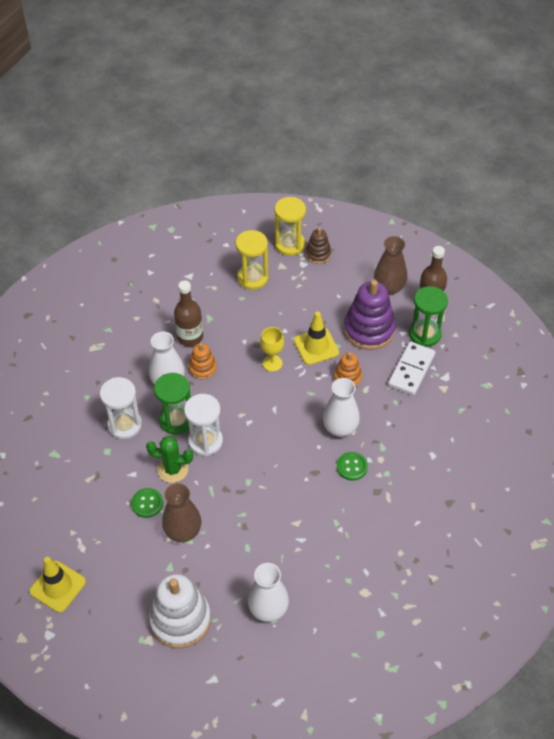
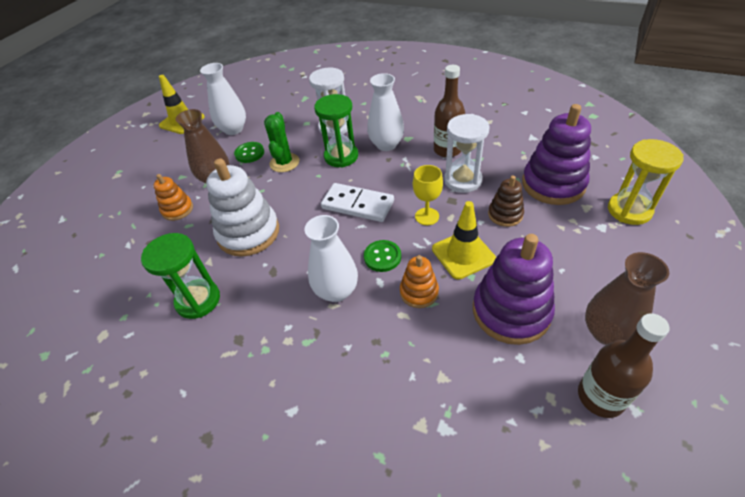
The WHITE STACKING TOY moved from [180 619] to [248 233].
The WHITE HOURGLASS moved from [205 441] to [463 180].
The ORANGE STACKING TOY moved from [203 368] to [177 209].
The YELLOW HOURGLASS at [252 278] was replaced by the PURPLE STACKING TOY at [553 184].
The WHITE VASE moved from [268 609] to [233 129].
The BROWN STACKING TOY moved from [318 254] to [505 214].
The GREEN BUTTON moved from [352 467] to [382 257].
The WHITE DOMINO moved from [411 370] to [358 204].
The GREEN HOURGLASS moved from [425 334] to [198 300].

● ● ●

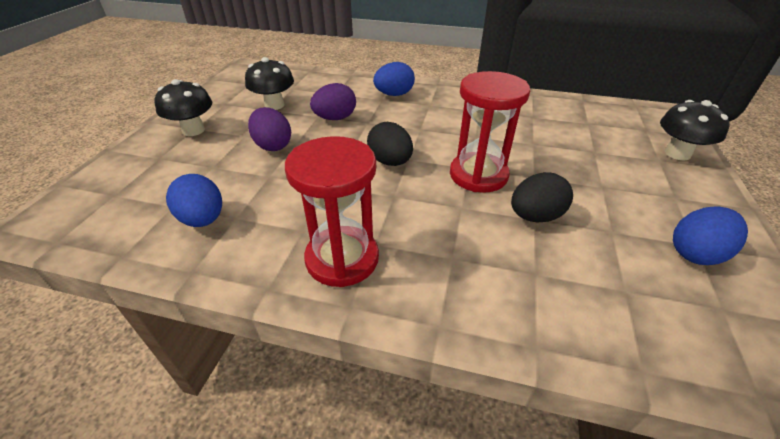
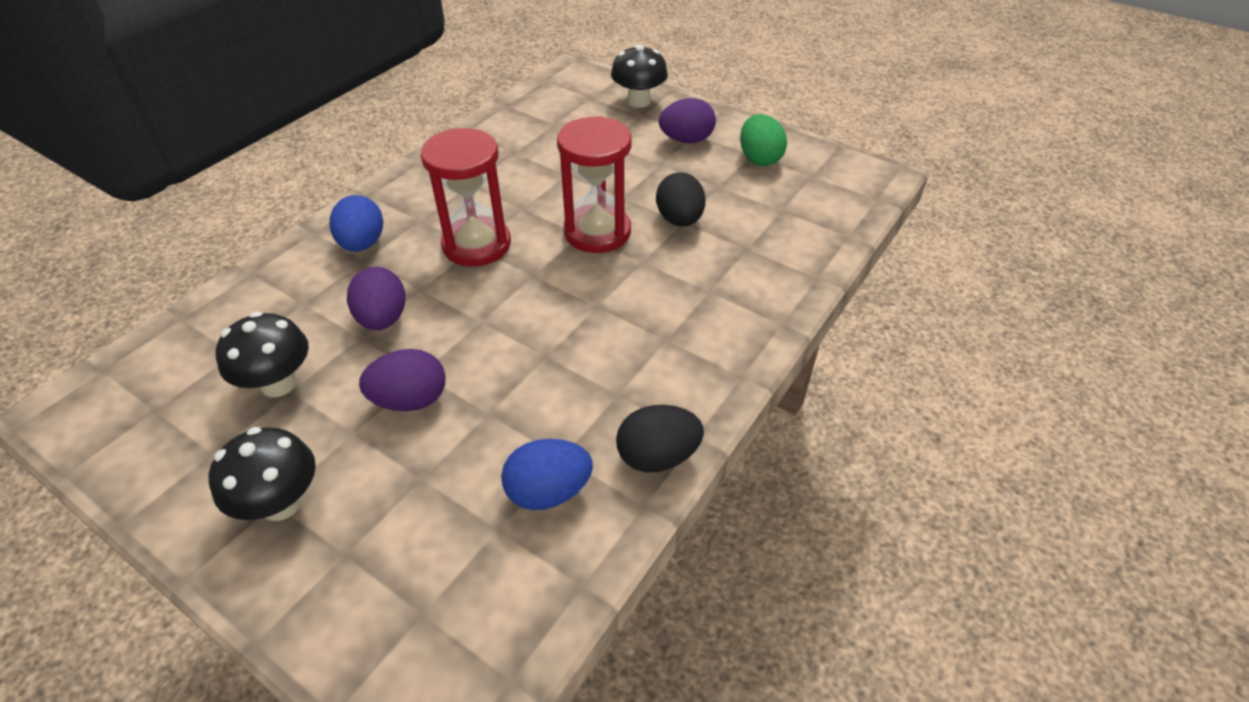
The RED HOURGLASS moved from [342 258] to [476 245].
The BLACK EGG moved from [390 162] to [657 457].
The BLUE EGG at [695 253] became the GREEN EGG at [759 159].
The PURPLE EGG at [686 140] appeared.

● ● ●

* [WHAT YOU ARE ASKED TO DO] Wherever the string "WHITE" occurs in the data, copy the line that holds it.

* [ANSWER SPACE]
The WHITE STACKING TOY moved from [180 619] to [248 233].
The WHITE HOURGLASS moved from [205 441] to [463 180].
The WHITE VASE moved from [268 609] to [233 129].
The WHITE DOMINO moved from [411 370] to [358 204].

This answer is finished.